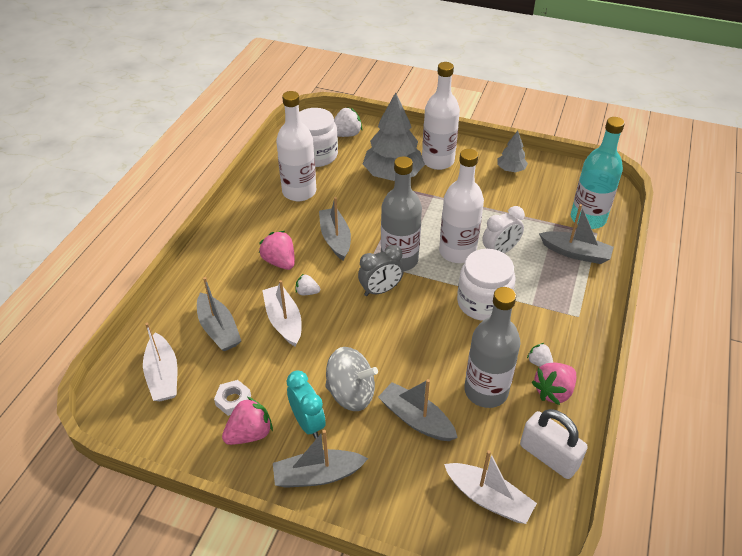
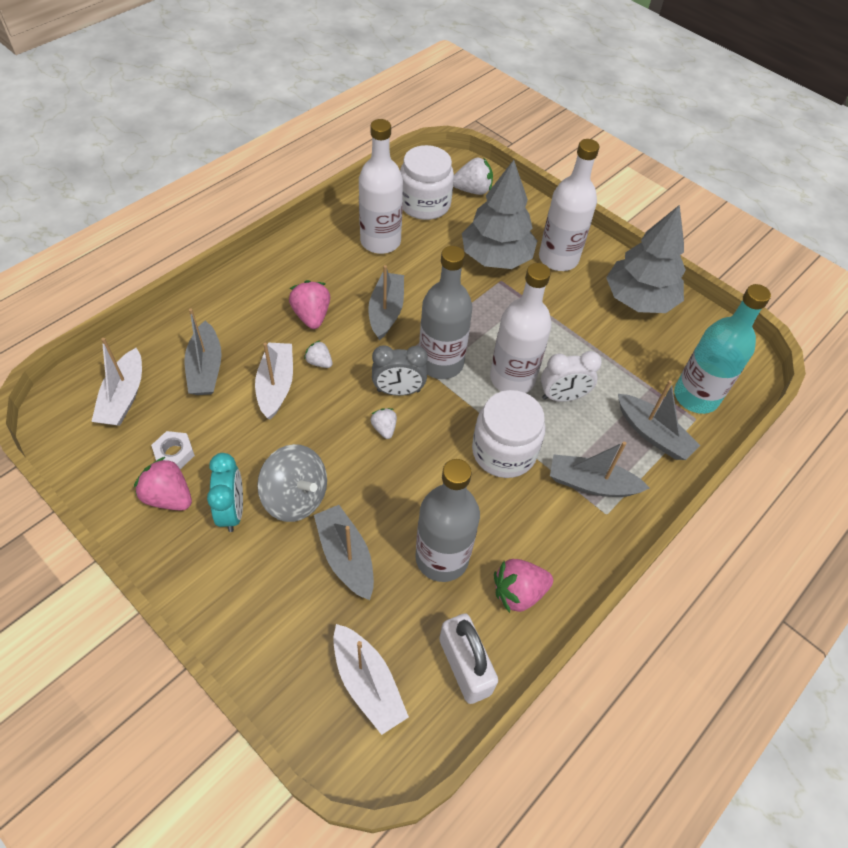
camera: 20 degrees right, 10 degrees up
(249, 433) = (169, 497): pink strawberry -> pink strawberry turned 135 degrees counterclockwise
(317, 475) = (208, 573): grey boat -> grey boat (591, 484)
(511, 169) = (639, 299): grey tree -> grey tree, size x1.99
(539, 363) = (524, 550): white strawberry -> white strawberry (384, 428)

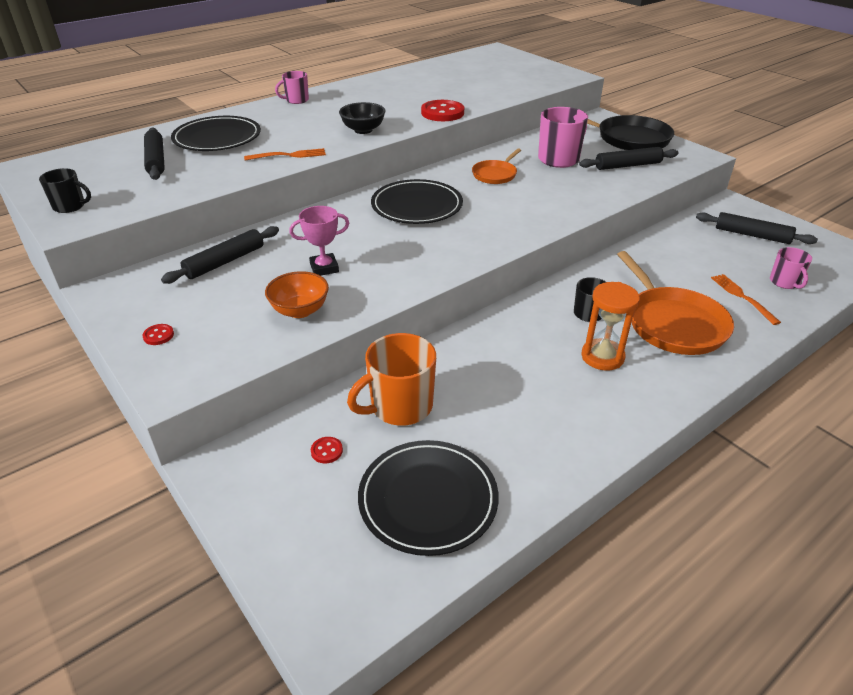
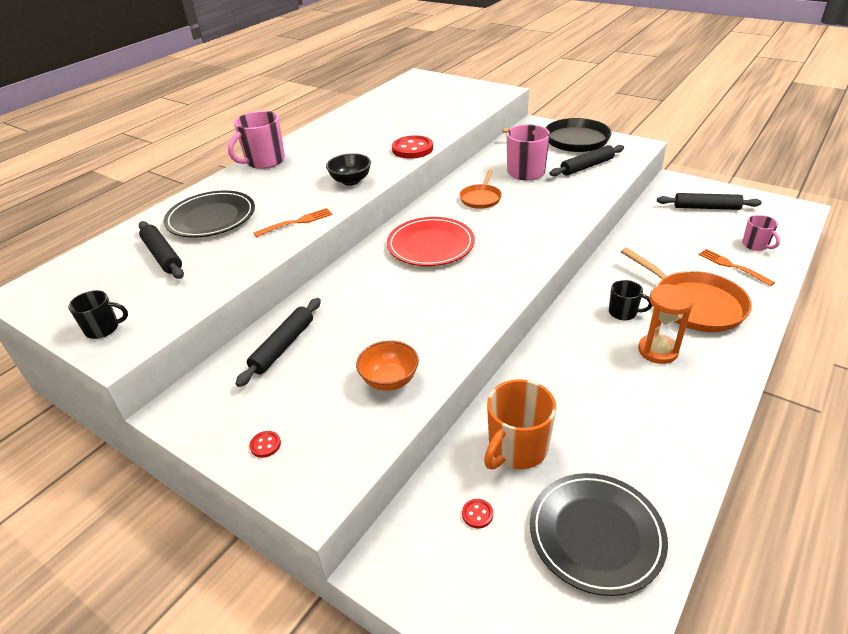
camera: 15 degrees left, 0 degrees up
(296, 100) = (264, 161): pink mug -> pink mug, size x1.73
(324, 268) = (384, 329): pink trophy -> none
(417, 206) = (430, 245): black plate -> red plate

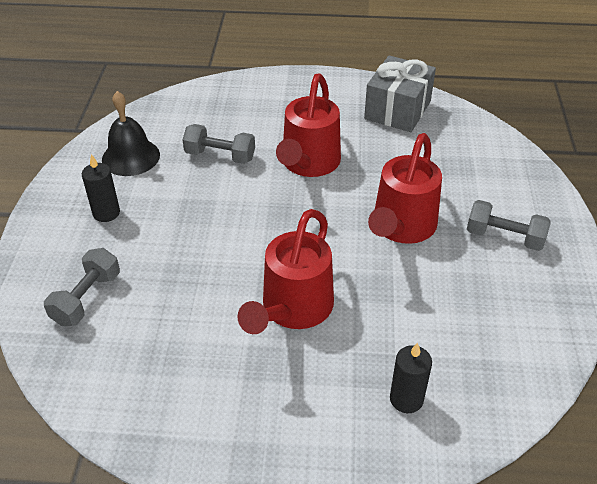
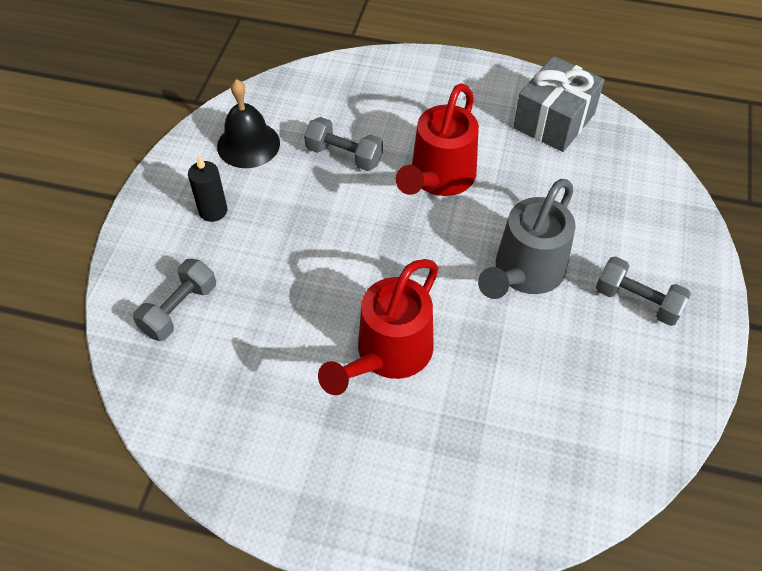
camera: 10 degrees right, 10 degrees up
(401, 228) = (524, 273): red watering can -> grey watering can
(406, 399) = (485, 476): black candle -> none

◇ ◇ ◇ ◇

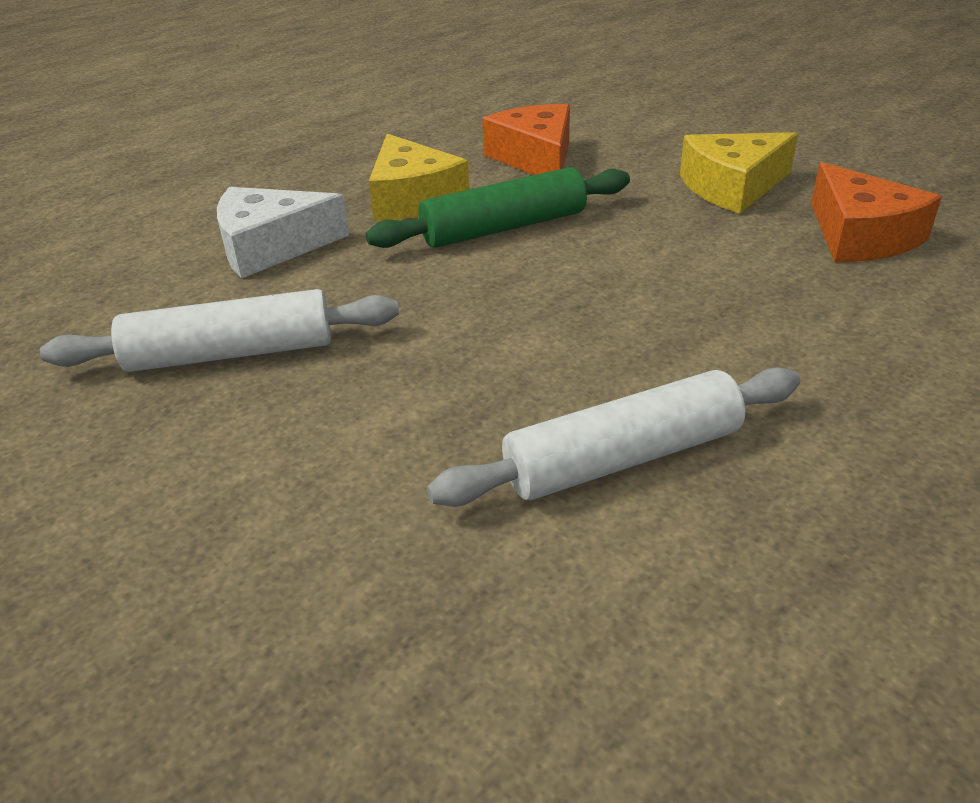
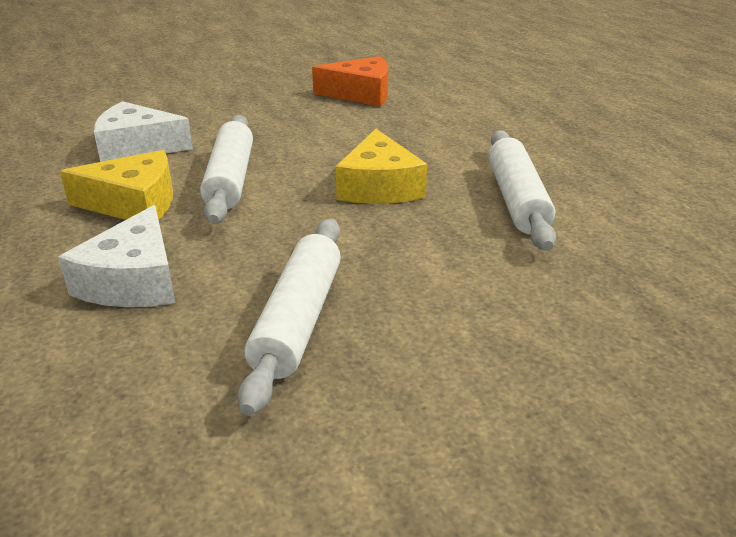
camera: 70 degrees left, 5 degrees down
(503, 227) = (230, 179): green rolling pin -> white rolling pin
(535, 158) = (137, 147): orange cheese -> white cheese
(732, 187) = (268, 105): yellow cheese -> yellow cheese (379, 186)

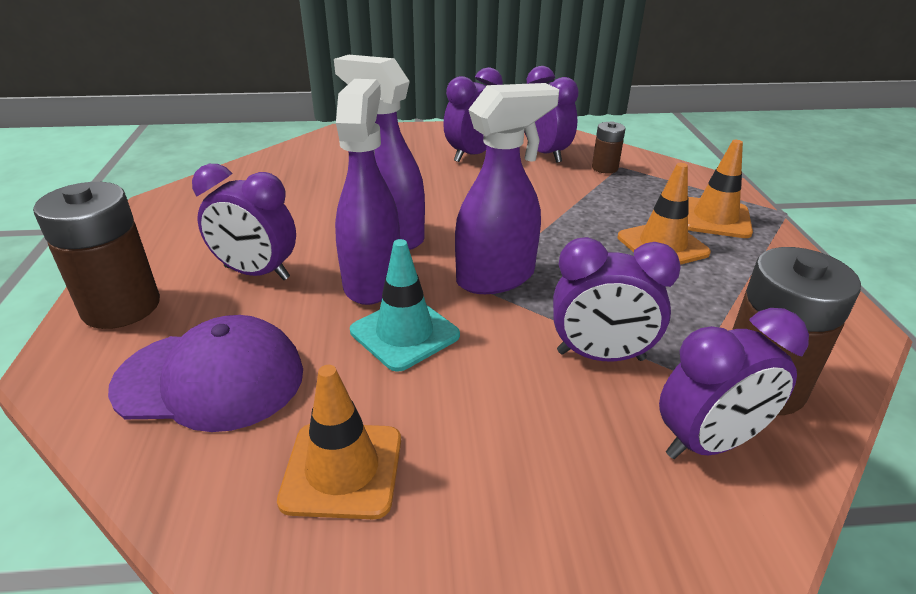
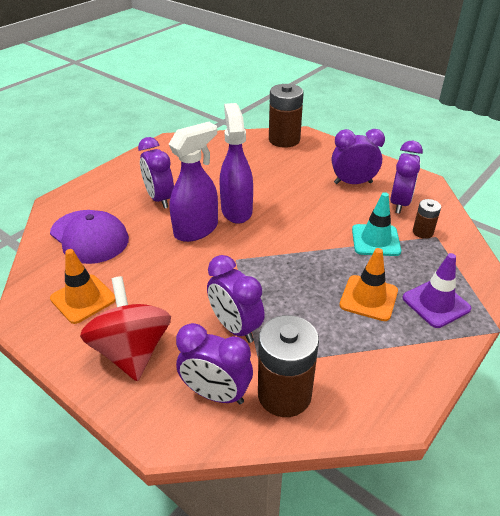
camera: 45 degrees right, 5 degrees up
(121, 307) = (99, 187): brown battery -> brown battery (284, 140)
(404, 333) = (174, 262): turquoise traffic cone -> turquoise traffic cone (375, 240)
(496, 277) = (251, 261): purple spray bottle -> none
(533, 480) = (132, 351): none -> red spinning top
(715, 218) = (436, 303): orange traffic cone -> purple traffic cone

◇ ◇ ◇ ◇

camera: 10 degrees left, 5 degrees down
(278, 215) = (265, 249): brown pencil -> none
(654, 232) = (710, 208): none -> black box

◇ ◇ ◇ ◇

### Work required
Go through the data above and find the lines with the word "black". Copy each of those lines.

### Problem solution
(417, 206) = (430, 245): black plate -> red plate
(406, 399) = (485, 476): black candle -> none
(654, 232) = (710, 208): none -> black box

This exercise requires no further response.